[Stored items from a collection]
----------------------------------------
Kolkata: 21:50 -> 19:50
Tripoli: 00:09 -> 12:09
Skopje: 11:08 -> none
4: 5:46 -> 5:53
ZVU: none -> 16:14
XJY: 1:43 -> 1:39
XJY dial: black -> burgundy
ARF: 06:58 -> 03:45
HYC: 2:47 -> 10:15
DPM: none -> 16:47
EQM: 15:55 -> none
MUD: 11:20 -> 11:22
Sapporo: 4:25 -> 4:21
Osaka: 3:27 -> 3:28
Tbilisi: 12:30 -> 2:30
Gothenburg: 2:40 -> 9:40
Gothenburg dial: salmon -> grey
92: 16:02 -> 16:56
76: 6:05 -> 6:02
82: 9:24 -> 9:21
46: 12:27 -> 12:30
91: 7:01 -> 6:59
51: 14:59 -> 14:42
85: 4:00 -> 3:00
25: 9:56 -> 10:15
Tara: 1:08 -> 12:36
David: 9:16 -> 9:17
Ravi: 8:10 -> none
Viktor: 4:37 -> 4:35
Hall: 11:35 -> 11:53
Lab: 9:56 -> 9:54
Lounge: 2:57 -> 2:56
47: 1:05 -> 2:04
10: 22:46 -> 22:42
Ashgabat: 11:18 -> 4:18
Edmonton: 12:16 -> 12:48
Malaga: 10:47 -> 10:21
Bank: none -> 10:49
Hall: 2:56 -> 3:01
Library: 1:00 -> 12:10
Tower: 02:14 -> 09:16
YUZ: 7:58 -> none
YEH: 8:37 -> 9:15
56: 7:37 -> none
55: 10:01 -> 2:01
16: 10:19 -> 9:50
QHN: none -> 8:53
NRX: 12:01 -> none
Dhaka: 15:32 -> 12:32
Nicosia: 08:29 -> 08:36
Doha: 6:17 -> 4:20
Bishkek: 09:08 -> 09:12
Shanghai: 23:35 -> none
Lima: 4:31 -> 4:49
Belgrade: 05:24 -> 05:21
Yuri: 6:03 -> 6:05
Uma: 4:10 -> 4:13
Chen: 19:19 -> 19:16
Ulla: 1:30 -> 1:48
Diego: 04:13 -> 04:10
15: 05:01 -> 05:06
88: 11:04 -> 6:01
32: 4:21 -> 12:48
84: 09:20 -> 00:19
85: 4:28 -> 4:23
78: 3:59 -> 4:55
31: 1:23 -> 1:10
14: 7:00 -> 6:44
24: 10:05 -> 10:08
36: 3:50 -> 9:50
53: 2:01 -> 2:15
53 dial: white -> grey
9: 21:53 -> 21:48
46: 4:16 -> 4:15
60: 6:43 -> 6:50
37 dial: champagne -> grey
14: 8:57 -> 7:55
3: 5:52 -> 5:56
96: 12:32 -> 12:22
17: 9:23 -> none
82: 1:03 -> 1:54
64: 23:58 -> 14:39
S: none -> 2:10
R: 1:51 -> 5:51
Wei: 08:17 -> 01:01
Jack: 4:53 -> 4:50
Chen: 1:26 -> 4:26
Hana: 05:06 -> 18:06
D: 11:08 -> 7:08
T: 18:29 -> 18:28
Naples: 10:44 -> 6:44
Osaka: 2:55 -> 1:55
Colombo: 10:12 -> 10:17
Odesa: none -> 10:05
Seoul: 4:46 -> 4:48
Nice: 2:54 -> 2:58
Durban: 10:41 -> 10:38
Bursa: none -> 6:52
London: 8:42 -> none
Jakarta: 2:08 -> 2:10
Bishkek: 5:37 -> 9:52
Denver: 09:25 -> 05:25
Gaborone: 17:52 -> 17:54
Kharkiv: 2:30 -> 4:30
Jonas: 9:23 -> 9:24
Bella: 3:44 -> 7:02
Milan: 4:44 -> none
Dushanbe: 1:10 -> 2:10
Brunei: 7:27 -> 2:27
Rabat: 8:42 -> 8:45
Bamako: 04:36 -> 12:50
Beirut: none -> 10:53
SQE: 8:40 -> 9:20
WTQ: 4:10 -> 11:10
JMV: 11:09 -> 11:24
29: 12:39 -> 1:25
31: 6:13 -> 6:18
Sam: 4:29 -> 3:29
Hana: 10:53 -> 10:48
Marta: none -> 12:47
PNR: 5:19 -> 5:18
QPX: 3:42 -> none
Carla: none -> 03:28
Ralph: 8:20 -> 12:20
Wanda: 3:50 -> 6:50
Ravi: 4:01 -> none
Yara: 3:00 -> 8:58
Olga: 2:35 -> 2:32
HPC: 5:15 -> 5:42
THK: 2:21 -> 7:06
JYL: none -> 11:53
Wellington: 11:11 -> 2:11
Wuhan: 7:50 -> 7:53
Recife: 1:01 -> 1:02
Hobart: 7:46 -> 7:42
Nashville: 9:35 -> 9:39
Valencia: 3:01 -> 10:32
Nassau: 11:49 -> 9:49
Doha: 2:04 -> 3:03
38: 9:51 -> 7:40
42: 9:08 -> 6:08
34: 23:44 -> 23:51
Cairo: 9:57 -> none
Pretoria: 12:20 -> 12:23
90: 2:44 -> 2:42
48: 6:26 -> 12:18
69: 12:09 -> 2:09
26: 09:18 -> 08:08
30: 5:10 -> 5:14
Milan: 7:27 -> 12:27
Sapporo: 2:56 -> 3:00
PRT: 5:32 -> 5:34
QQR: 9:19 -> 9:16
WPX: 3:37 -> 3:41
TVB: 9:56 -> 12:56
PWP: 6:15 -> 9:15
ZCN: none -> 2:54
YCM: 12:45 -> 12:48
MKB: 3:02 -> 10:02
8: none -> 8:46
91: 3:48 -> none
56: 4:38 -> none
----------------------------------------
● Problem details: Swap "dial" for "face" in everything from the start of the listing down to the line with "Rabat: 8:42 -> 8:45", leaving all else unchanged. Give back only those lines.

● Answer for the task:
Kolkata: 21:50 -> 19:50
Tripoli: 00:09 -> 12:09
Skopje: 11:08 -> none
4: 5:46 -> 5:53
ZVU: none -> 16:14
XJY: 1:43 -> 1:39
XJY face: black -> burgundy
ARF: 06:58 -> 03:45
HYC: 2:47 -> 10:15
DPM: none -> 16:47
EQM: 15:55 -> none
MUD: 11:20 -> 11:22
Sapporo: 4:25 -> 4:21
Osaka: 3:27 -> 3:28
Tbilisi: 12:30 -> 2:30
Gothenburg: 2:40 -> 9:40
Gothenburg face: salmon -> grey
92: 16:02 -> 16:56
76: 6:05 -> 6:02
82: 9:24 -> 9:21
46: 12:27 -> 12:30
91: 7:01 -> 6:59
51: 14:59 -> 14:42
85: 4:00 -> 3:00
25: 9:56 -> 10:15
Tara: 1:08 -> 12:36
David: 9:16 -> 9:17
Ravi: 8:10 -> none
Viktor: 4:37 -> 4:35
Hall: 11:35 -> 11:53
Lab: 9:56 -> 9:54
Lounge: 2:57 -> 2:56
47: 1:05 -> 2:04
10: 22:46 -> 22:42
Ashgabat: 11:18 -> 4:18
Edmonton: 12:16 -> 12:48
Malaga: 10:47 -> 10:21
Bank: none -> 10:49
Hall: 2:56 -> 3:01
Library: 1:00 -> 12:10
Tower: 02:14 -> 09:16
YUZ: 7:58 -> none
YEH: 8:37 -> 9:15
56: 7:37 -> none
55: 10:01 -> 2:01
16: 10:19 -> 9:50
QHN: none -> 8:53
NRX: 12:01 -> none
Dhaka: 15:32 -> 12:32
Nicosia: 08:29 -> 08:36
Doha: 6:17 -> 4:20
Bishkek: 09:08 -> 09:12
Shanghai: 23:35 -> none
Lima: 4:31 -> 4:49
Belgrade: 05:24 -> 05:21
Yuri: 6:03 -> 6:05
Uma: 4:10 -> 4:13
Chen: 19:19 -> 19:16
Ulla: 1:30 -> 1:48
Diego: 04:13 -> 04:10
15: 05:01 -> 05:06
88: 11:04 -> 6:01
32: 4:21 -> 12:48
84: 09:20 -> 00:19
85: 4:28 -> 4:23
78: 3:59 -> 4:55
31: 1:23 -> 1:10
14: 7:00 -> 6:44
24: 10:05 -> 10:08
36: 3:50 -> 9:50
53: 2:01 -> 2:15
53 face: white -> grey
9: 21:53 -> 21:48
46: 4:16 -> 4:15
60: 6:43 -> 6:50
37 face: champagne -> grey
14: 8:57 -> 7:55
3: 5:52 -> 5:56
96: 12:32 -> 12:22
17: 9:23 -> none
82: 1:03 -> 1:54
64: 23:58 -> 14:39
S: none -> 2:10
R: 1:51 -> 5:51
Wei: 08:17 -> 01:01
Jack: 4:53 -> 4:50
Chen: 1:26 -> 4:26
Hana: 05:06 -> 18:06
D: 11:08 -> 7:08
T: 18:29 -> 18:28
Naples: 10:44 -> 6:44
Osaka: 2:55 -> 1:55
Colombo: 10:12 -> 10:17
Odesa: none -> 10:05
Seoul: 4:46 -> 4:48
Nice: 2:54 -> 2:58
Durban: 10:41 -> 10:38
Bursa: none -> 6:52
London: 8:42 -> none
Jakarta: 2:08 -> 2:10
Bishkek: 5:37 -> 9:52
Denver: 09:25 -> 05:25
Gaborone: 17:52 -> 17:54
Kharkiv: 2:30 -> 4:30
Jonas: 9:23 -> 9:24
Bella: 3:44 -> 7:02
Milan: 4:44 -> none
Dushanbe: 1:10 -> 2:10
Brunei: 7:27 -> 2:27
Rabat: 8:42 -> 8:45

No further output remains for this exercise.